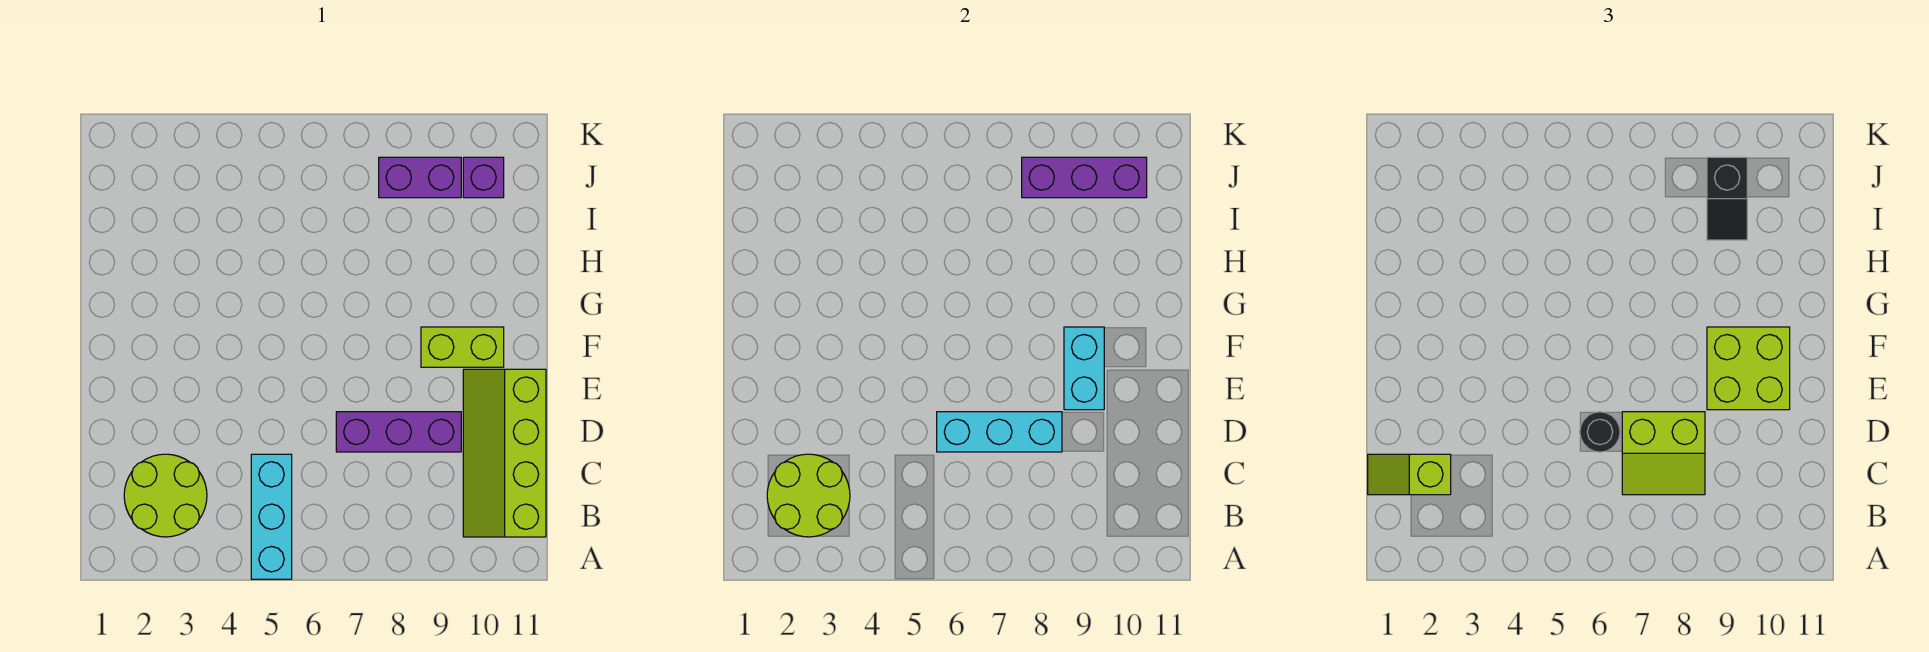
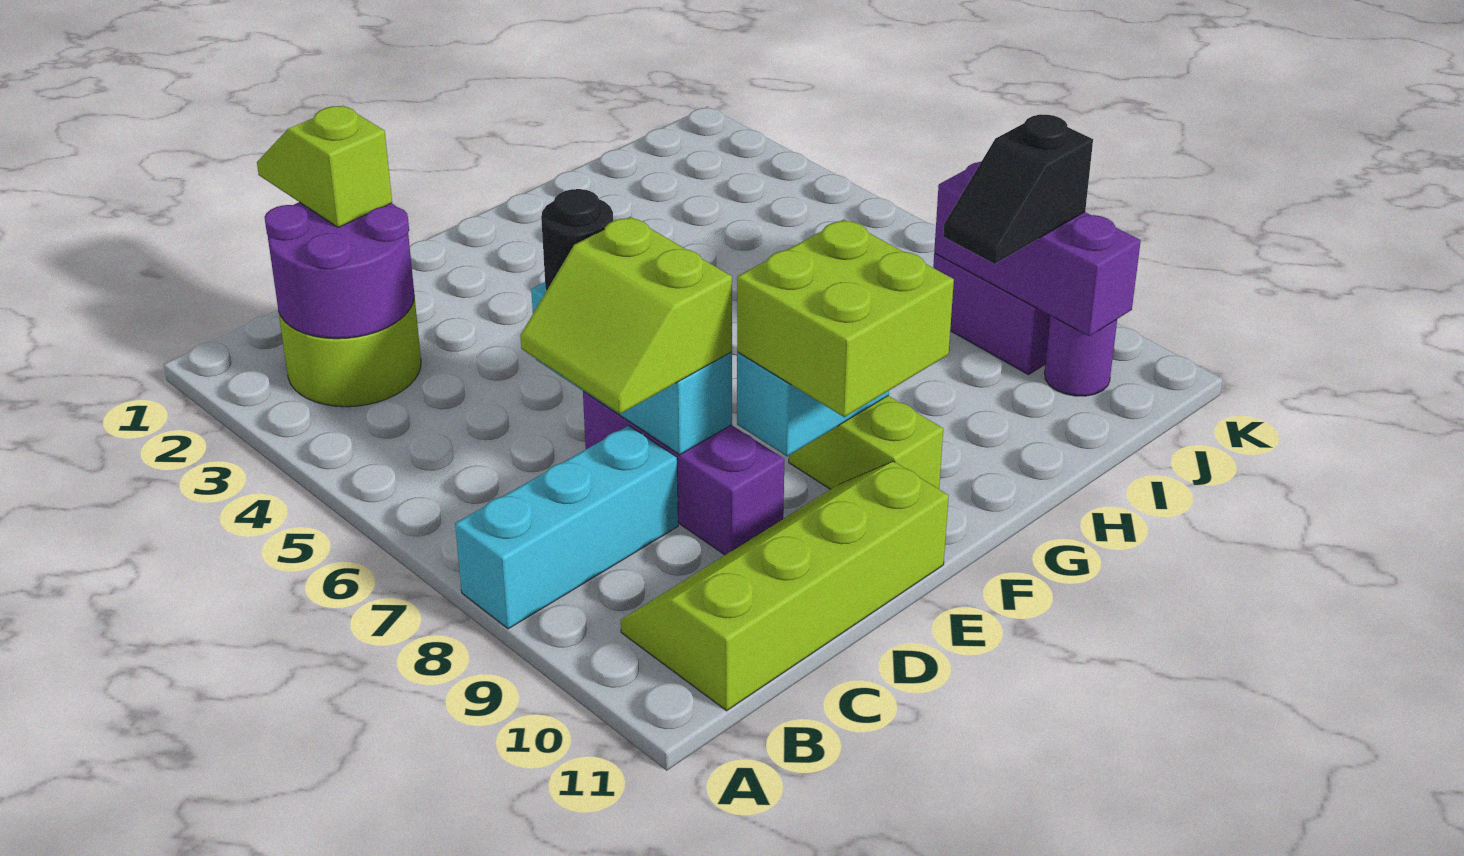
cyan brick A5:C5 level 1 -> cyan brick A8:C8 level 1
lime round brick B2:C3 level 2 -> purple round brick B2:C3 level 2
purple brick J10 level 1 -> purple round brick J10 level 1

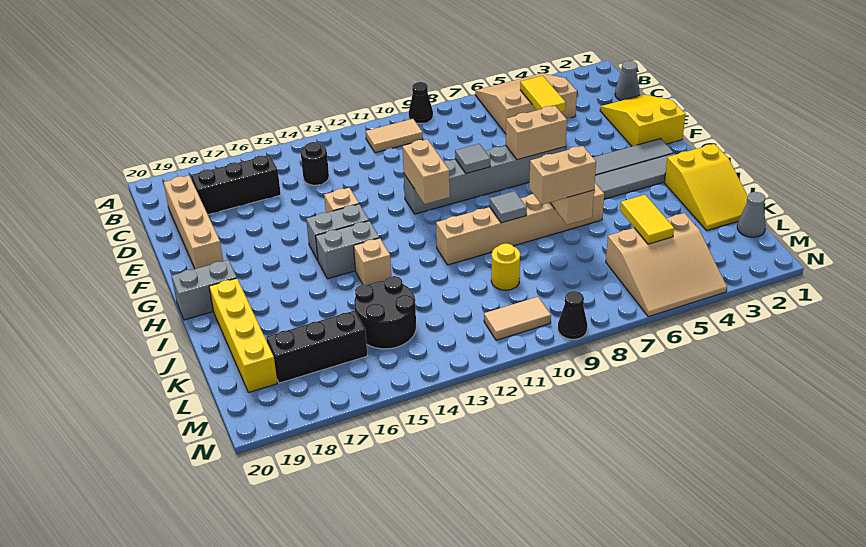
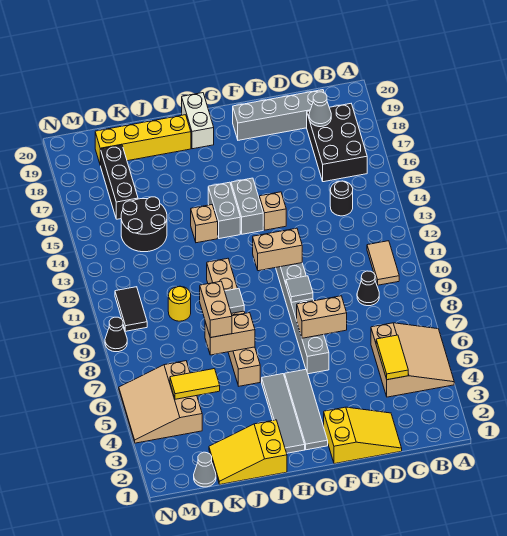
black cone A9 level 1 -> black cone C9 level 1
grey cone C1 level 1 -> grey cone C18 level 2
yellow tile C5:D5 level 2 -> yellow tile C4:C5 level 2
black brick C16:C18 level 1 -> black brick B16:C18 level 1
tan brick C19:F19 level 1 -> grey brick C19:F19 level 1
tan brick F6:F7 level 2 -> tan brick E7:F7 level 2
grey brick H19:H20 level 1 -> white brick H19:H20 level 1
tan tile M10:M11 level 1 -> black tile M10:M11 level 1

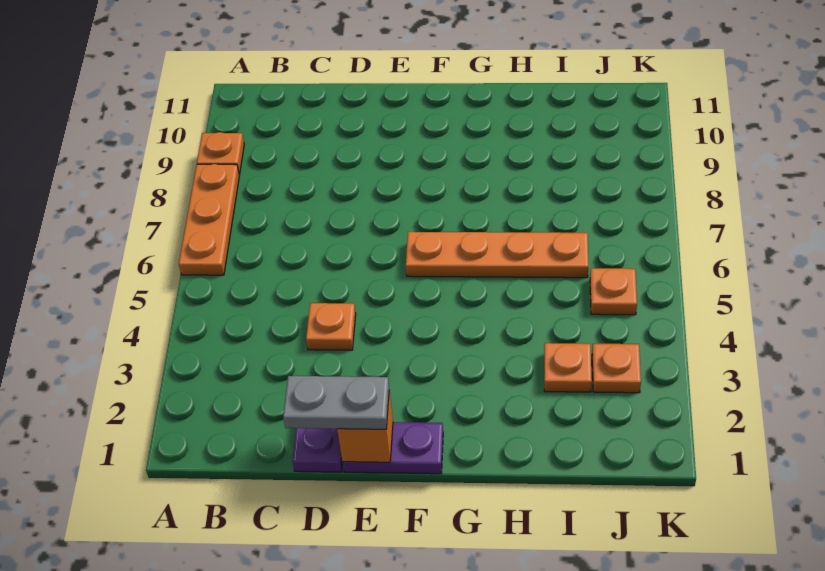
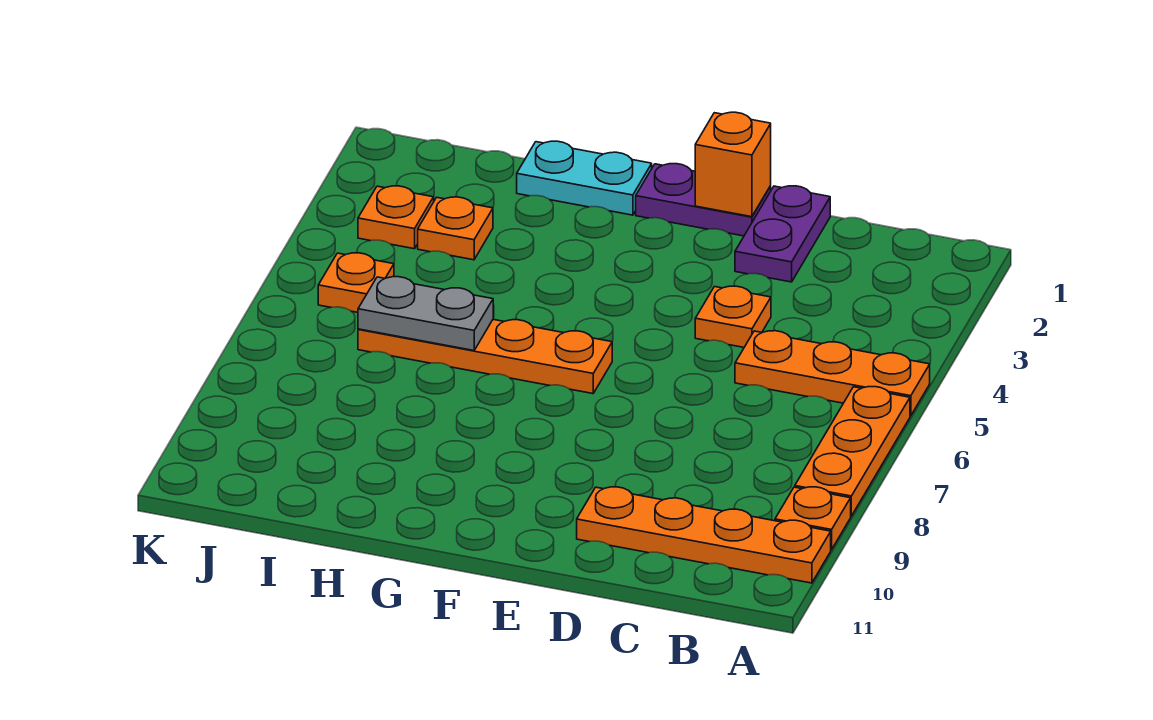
none -> orange plate A5:C5 level 1
none -> orange plate A10:D10 level 1
grey plate D1:E1 level 3 -> grey plate H6:I6 level 2
none -> cyan plate G1:H1 level 1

====================

WHAT IS EXPECTED:
Every line above in which the word "none" occurs needs to be copied.

RESULT:
none -> orange plate A5:C5 level 1
none -> orange plate A10:D10 level 1
none -> cyan plate G1:H1 level 1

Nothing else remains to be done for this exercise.